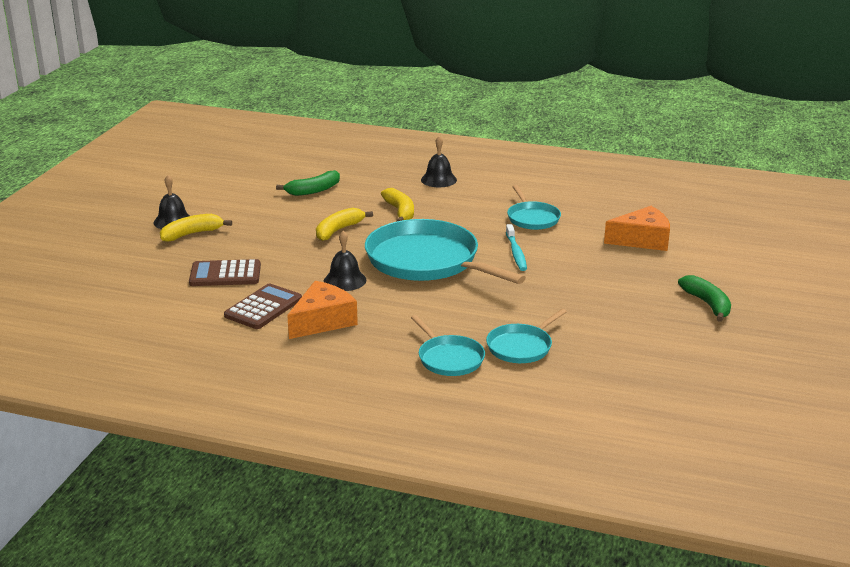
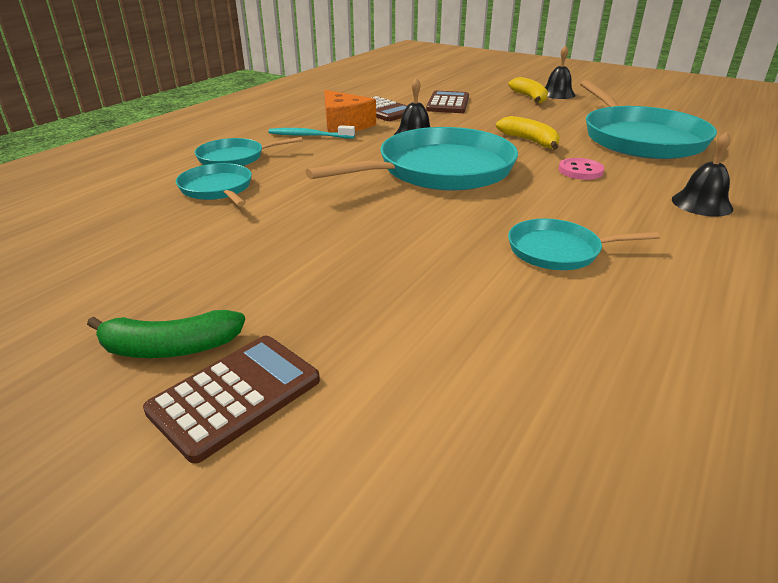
camera: 105 degrees right, 5 degrees up
(313, 190) = (639, 138): green banana -> turquoise pan
(400, 212) = (580, 171): yellow banana -> pink button
(516, 253) = (441, 220): turquoise toothbrush -> turquoise toothbrush (309, 136)
(642, 240) = (449, 343): orange cheese -> none
(719, 280) = (235, 395): none -> brown calculator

▸ Work order: Could you show every line of the listing that holds the string "banana"?

▸ Written response:
(313, 190) = (639, 138): green banana -> turquoise pan
(400, 212) = (580, 171): yellow banana -> pink button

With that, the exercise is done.